**Records for this task:**
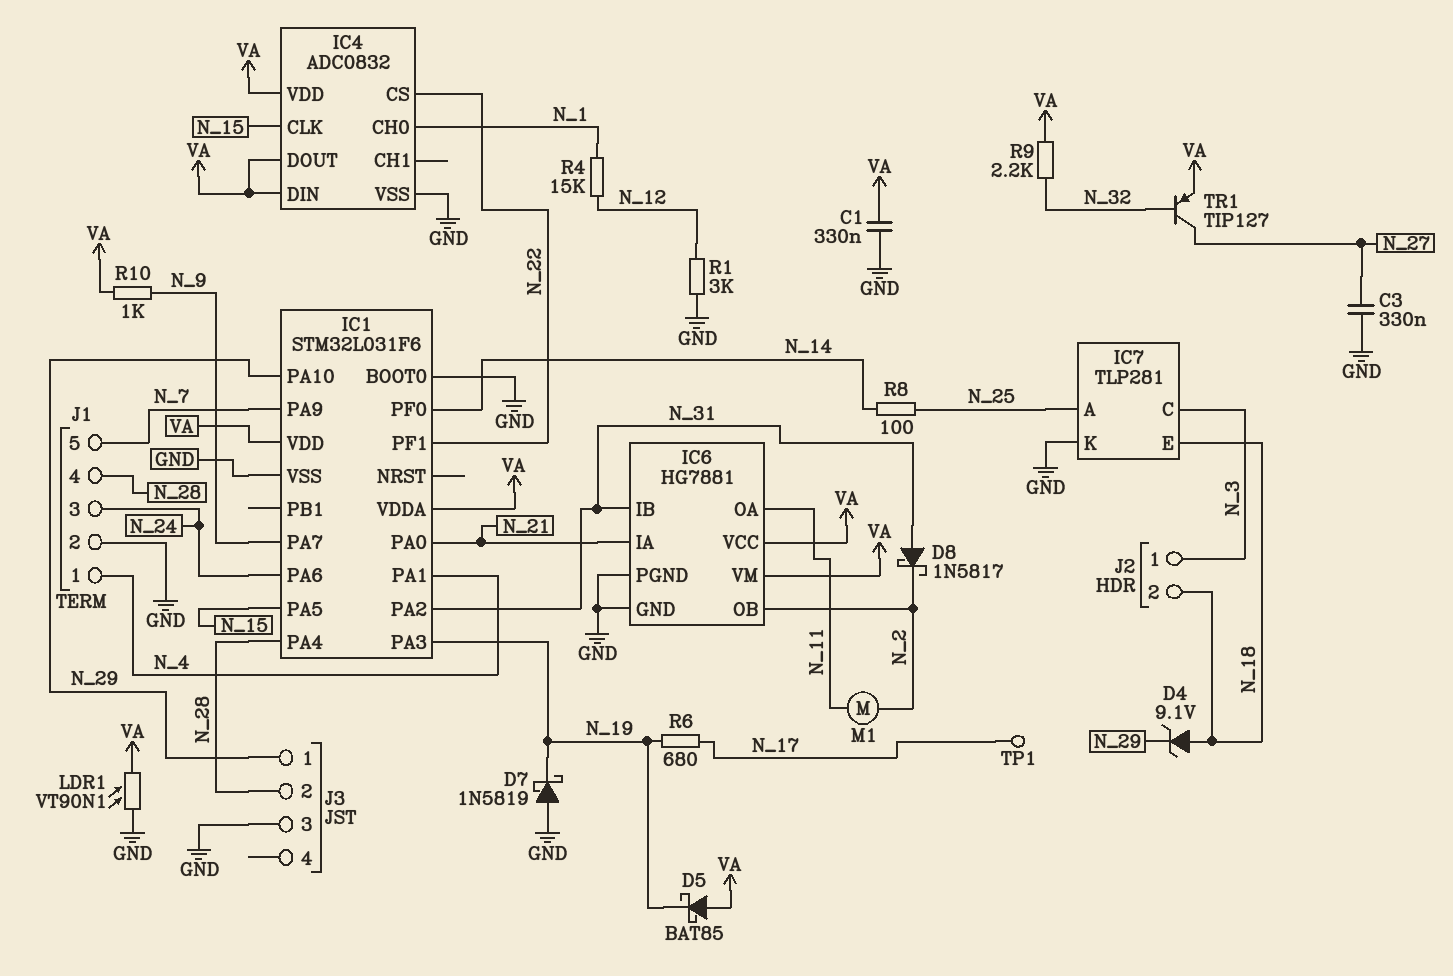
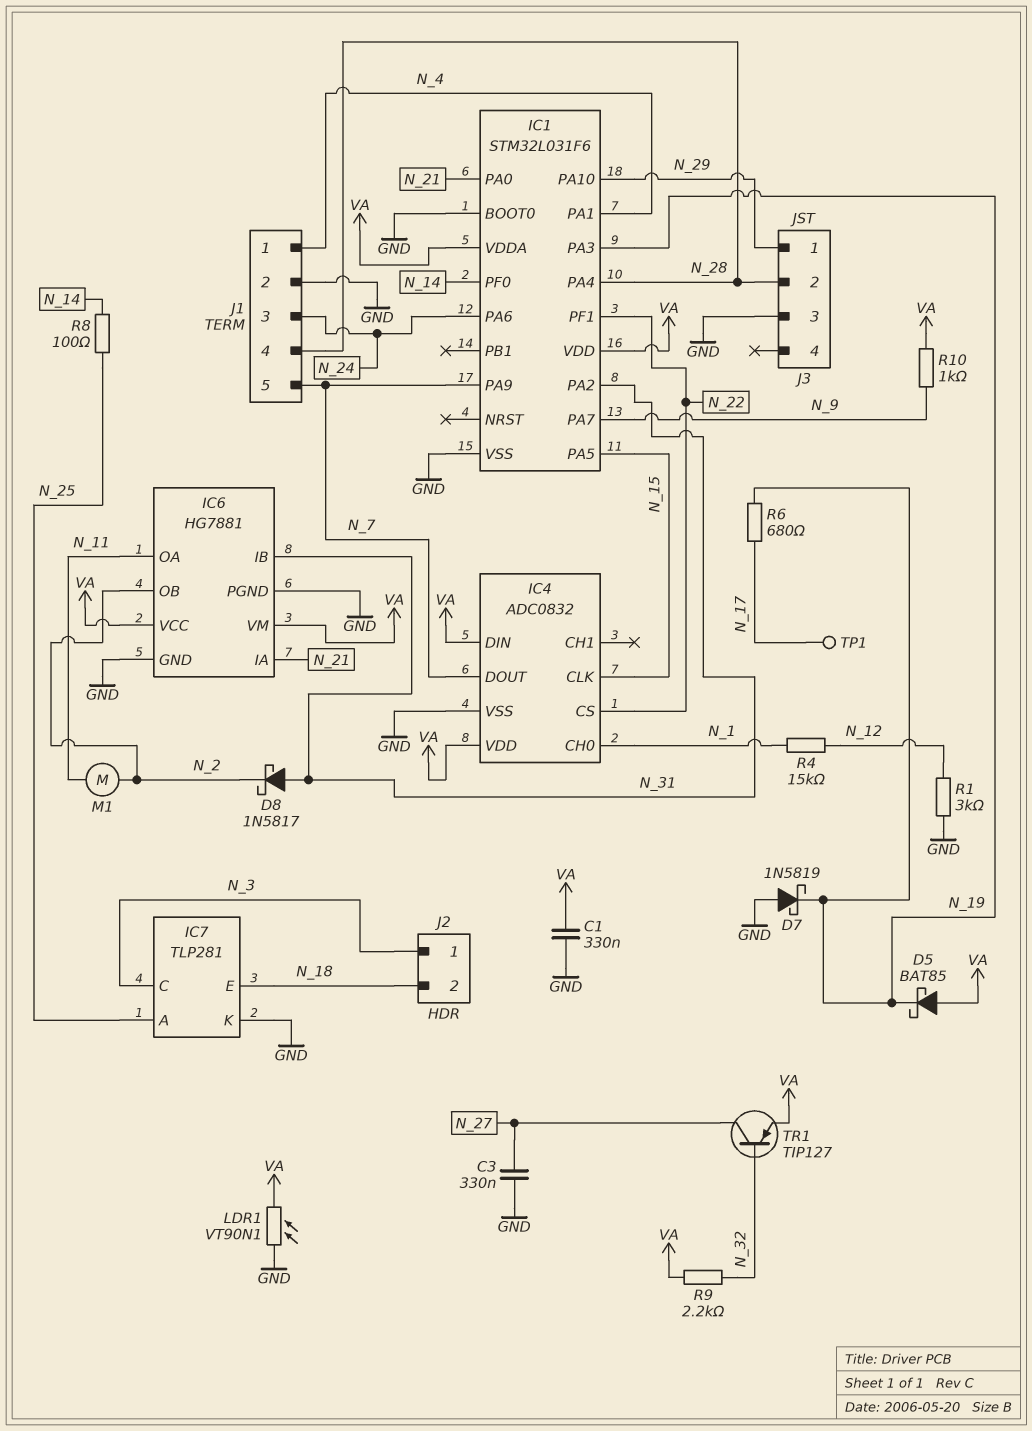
D4: zener 9.1V (A N_18, K N_29) -> none
IC4 pin DOUT: VA -> N_7

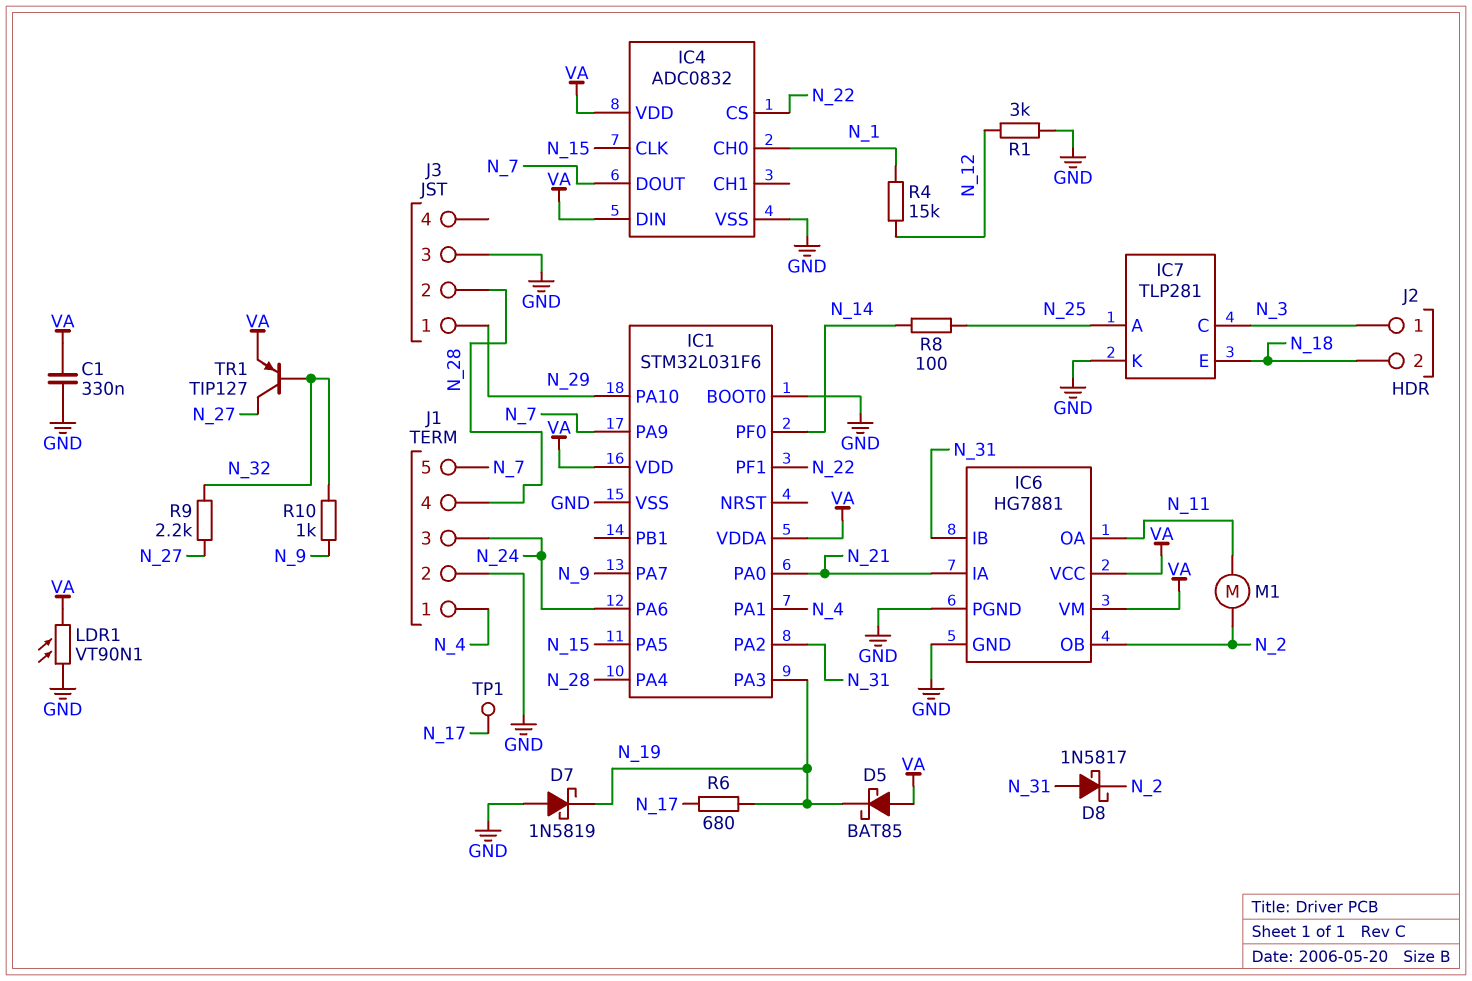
C3: 330nF (GND, N_27) -> none
R9: 2.2k (N_32, VA) -> 2.2k (N_27, N_32)
R10: 1k (N_9, VA) -> 1k (N_9, N_32)

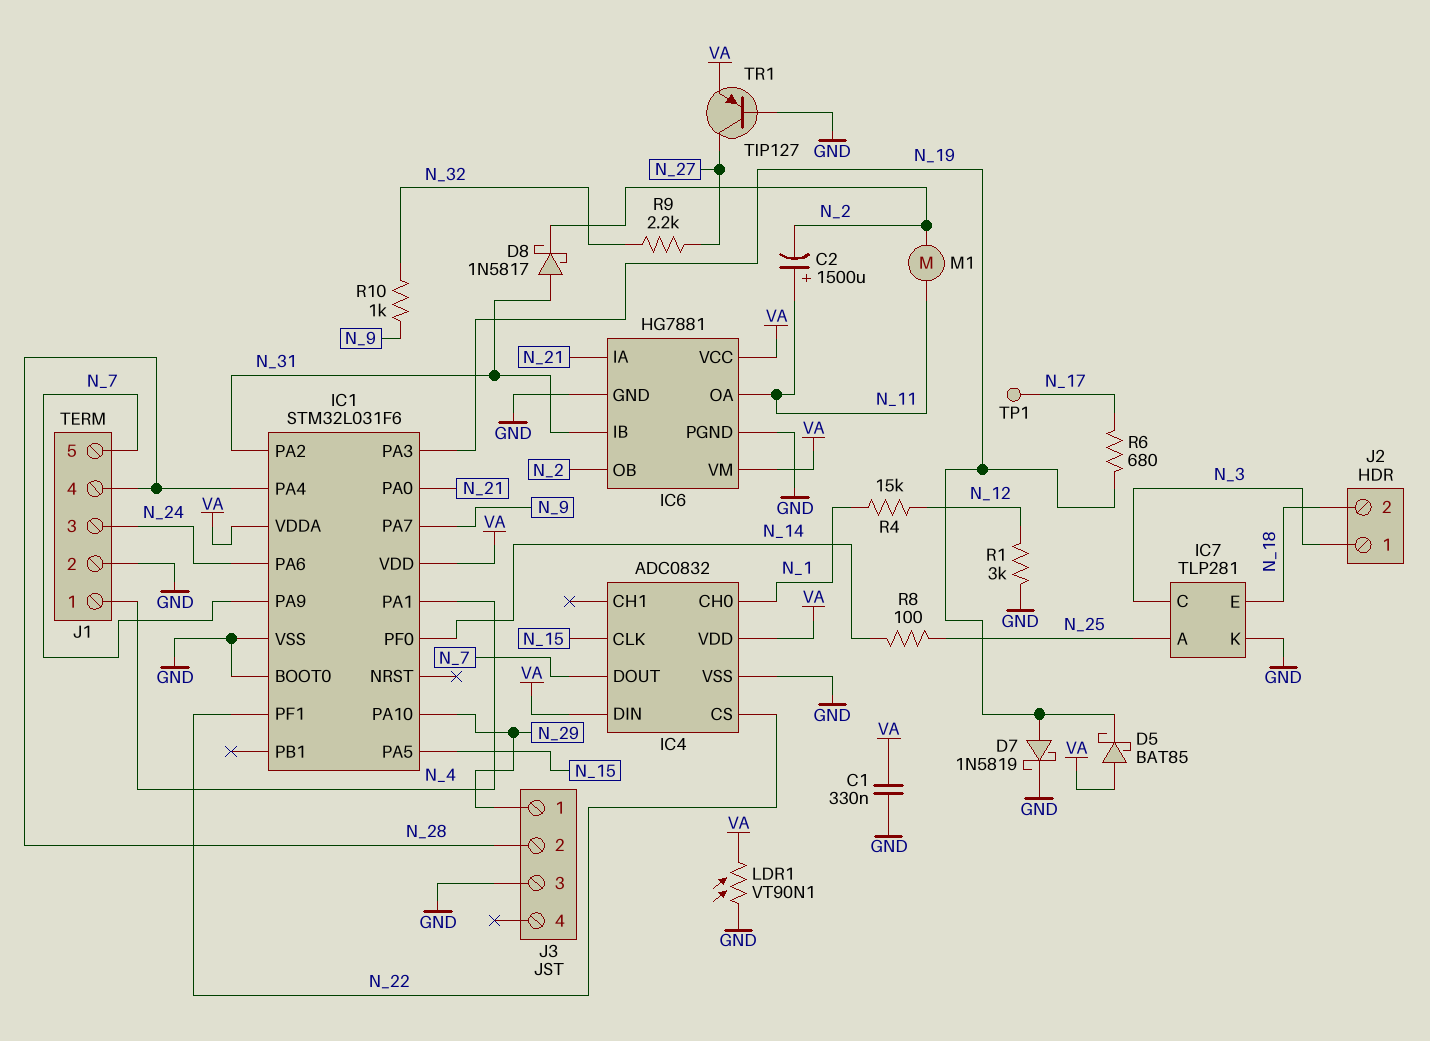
C2: none -> 1500uF (plus N_11, minus N_2)
D7: schottky 1N5819 (A GND, K N_19) -> schottky 1N5819 (A N_19, K GND)
TR1: PNP TIP127 (B N_32, C N_27, E VA) -> PNP TIP127 (B GND, C N_27, E VA)

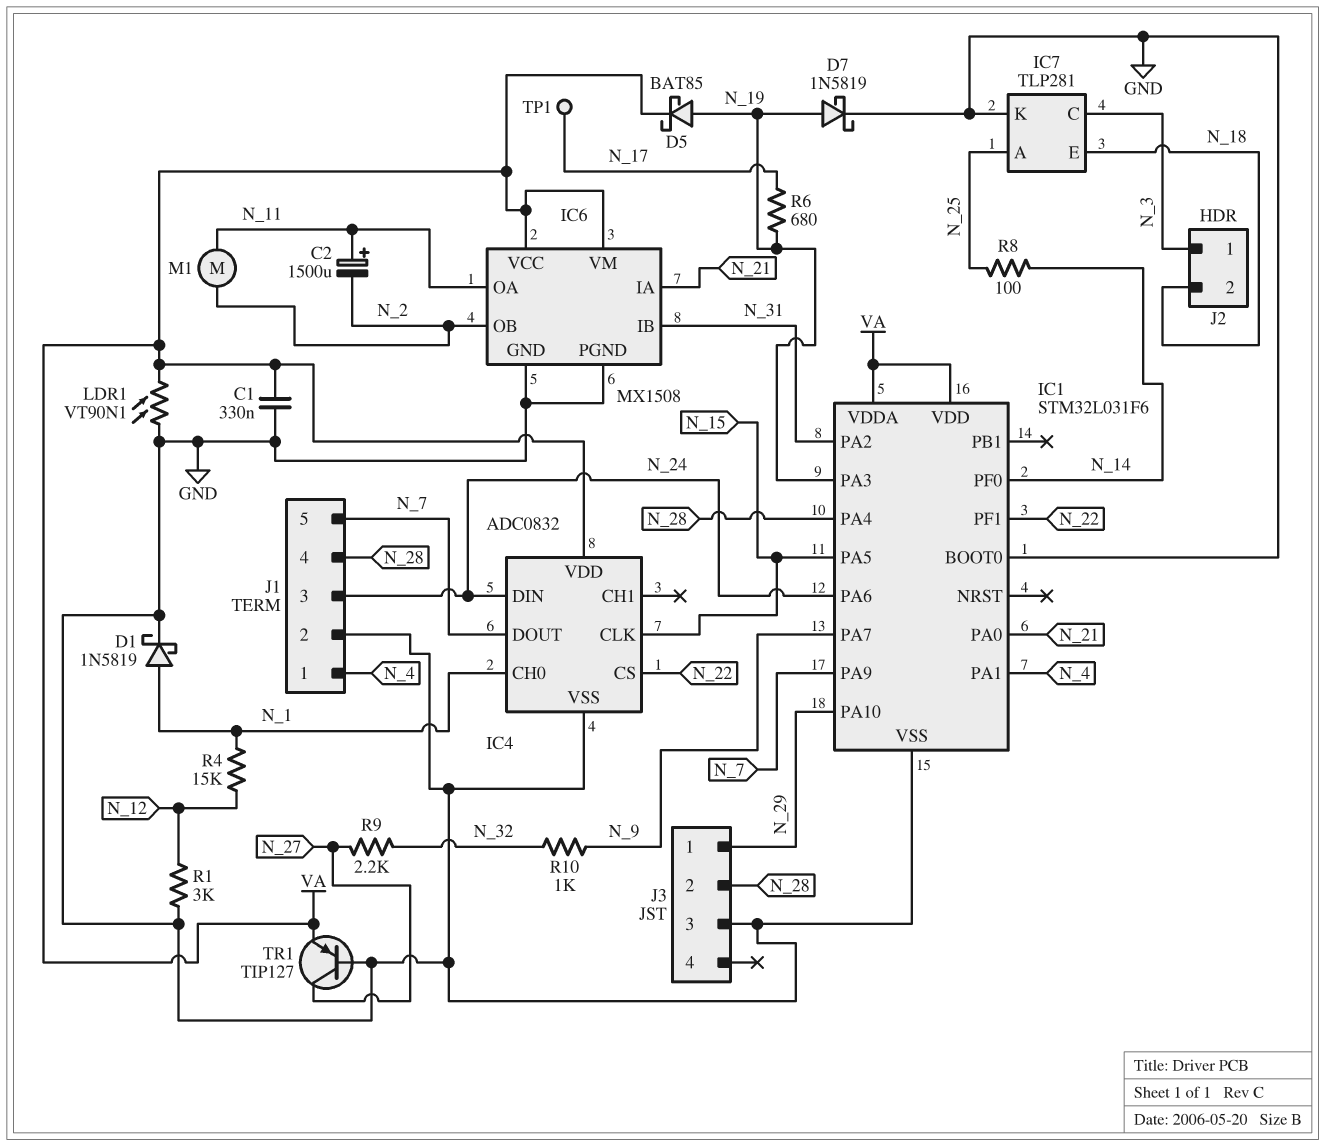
D1: none -> schottky 1N5819 (A N_1, K GND)
D5: schottky BAT85 (A VA, K N_19) -> schottky BAT85 (A N_19, K VA)
D8: schottky 1N5817 (A N_31, K N_2) -> none
IC4 pin DIN: VA -> N_24
IC6: HG7881 -> MX1508

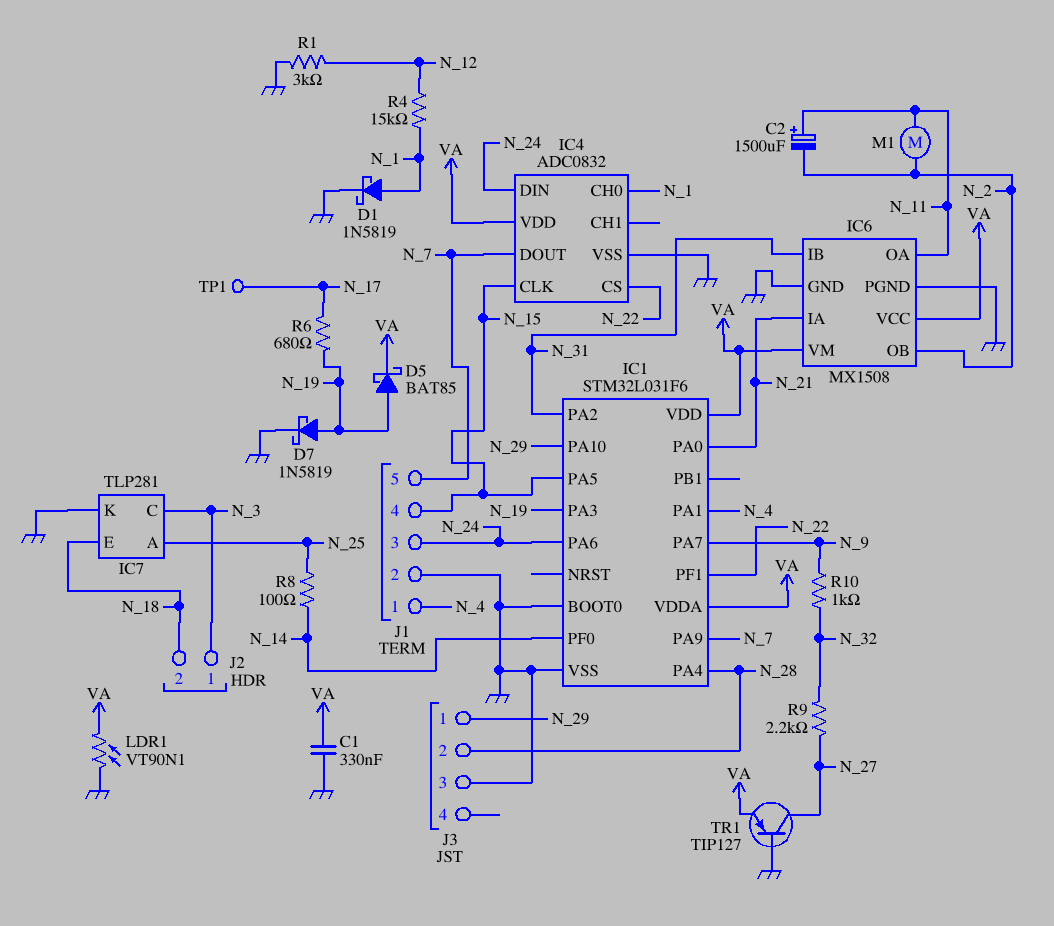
J1 pin 4: N_28 -> N_15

**Work to complete:**
Take the line with "C2: none -> 1500uF (plus N_11, minus N_2)" and each line after it through the end of the material above, and reproduce them exactly, without the pictures.

**Written solution:**
C2: none -> 1500uF (plus N_11, minus N_2)
D7: schottky 1N5819 (A GND, K N_19) -> schottky 1N5819 (A N_19, K GND)
TR1: PNP TIP127 (B N_32, C N_27, E VA) -> PNP TIP127 (B GND, C N_27, E VA)

D1: none -> schottky 1N5819 (A N_1, K GND)
D5: schottky BAT85 (A VA, K N_19) -> schottky BAT85 (A N_19, K VA)
D8: schottky 1N5817 (A N_31, K N_2) -> none
IC4 pin DIN: VA -> N_24
IC6: HG7881 -> MX1508

J1 pin 4: N_28 -> N_15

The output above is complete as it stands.